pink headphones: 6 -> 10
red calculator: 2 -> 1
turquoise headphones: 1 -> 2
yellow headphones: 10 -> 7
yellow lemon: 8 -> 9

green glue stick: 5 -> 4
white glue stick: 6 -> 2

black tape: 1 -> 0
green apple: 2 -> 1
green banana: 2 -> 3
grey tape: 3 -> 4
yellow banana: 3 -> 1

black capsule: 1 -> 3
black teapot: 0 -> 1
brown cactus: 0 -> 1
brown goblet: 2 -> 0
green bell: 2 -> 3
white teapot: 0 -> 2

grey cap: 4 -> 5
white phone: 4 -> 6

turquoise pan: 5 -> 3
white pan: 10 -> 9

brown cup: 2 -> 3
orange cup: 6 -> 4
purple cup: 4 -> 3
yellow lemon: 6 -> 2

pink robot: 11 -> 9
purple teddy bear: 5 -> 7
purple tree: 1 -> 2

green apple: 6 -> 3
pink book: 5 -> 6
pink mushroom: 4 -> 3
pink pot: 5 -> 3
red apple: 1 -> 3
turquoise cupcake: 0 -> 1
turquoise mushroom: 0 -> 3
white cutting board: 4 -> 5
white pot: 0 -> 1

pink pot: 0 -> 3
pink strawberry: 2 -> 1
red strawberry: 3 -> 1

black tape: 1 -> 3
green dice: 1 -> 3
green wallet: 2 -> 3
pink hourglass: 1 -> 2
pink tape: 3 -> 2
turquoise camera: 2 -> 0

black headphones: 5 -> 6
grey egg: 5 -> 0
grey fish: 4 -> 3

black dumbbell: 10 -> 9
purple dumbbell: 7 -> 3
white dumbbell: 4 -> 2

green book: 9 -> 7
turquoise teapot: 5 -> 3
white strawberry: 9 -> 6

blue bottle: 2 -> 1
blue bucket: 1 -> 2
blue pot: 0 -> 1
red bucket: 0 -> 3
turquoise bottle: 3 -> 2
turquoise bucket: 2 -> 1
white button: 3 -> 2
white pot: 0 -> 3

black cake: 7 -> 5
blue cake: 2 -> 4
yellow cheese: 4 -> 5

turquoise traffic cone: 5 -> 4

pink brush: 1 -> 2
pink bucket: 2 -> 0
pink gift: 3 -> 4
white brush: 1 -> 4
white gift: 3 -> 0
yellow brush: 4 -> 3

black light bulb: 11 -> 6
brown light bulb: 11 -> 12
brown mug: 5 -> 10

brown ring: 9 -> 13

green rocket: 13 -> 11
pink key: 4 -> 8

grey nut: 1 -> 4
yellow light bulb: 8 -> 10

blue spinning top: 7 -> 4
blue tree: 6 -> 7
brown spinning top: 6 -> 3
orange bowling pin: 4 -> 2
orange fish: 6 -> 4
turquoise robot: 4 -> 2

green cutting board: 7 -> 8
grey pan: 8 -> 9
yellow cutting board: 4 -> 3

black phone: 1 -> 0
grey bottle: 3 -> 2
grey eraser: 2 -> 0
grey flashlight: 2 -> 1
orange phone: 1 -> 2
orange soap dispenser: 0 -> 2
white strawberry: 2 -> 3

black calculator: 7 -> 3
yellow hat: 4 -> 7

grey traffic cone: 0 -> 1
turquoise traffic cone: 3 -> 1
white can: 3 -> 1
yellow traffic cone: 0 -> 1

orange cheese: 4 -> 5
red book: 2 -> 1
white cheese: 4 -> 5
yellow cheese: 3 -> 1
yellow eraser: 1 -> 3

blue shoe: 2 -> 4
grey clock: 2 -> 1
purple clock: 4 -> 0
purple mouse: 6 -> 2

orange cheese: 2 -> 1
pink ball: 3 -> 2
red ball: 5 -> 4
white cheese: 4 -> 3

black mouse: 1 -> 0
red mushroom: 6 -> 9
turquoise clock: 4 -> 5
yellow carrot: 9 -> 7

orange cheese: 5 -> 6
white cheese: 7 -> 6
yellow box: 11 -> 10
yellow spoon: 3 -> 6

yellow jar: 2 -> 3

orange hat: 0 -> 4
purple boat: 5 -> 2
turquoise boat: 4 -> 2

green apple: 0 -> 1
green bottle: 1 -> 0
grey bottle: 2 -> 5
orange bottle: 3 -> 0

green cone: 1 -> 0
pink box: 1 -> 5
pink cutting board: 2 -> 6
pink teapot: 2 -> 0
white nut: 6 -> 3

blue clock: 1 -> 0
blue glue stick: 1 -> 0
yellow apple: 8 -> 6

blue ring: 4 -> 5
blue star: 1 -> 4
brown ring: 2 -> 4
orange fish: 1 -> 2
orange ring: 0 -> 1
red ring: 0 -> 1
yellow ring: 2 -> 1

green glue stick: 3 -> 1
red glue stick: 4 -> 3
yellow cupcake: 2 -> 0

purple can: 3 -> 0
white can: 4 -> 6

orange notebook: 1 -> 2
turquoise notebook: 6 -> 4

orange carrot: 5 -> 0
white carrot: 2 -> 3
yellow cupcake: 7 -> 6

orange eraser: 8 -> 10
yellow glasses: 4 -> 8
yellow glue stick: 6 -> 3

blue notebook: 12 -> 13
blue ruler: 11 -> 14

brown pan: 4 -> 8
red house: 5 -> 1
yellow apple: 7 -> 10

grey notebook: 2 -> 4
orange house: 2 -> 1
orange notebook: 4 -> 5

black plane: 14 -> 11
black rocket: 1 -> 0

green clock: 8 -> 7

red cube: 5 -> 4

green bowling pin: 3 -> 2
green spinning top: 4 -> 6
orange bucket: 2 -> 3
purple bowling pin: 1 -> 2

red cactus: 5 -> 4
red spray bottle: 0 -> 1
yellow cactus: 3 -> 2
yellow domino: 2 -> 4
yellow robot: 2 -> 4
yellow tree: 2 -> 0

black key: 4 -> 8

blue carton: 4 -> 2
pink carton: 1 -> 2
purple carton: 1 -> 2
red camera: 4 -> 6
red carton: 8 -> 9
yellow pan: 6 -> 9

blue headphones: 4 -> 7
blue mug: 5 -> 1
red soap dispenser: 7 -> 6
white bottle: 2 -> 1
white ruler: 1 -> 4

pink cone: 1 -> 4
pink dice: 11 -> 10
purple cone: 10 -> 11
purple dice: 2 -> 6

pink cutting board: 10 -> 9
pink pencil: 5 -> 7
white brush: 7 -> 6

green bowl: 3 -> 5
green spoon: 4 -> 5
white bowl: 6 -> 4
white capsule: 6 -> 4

§ ACTIVITY: From the records, copy every line that has the string "fish" in it.

§ SOLUTION FOR THIS EXERCISE:
grey fish: 4 -> 3
orange fish: 6 -> 4
orange fish: 1 -> 2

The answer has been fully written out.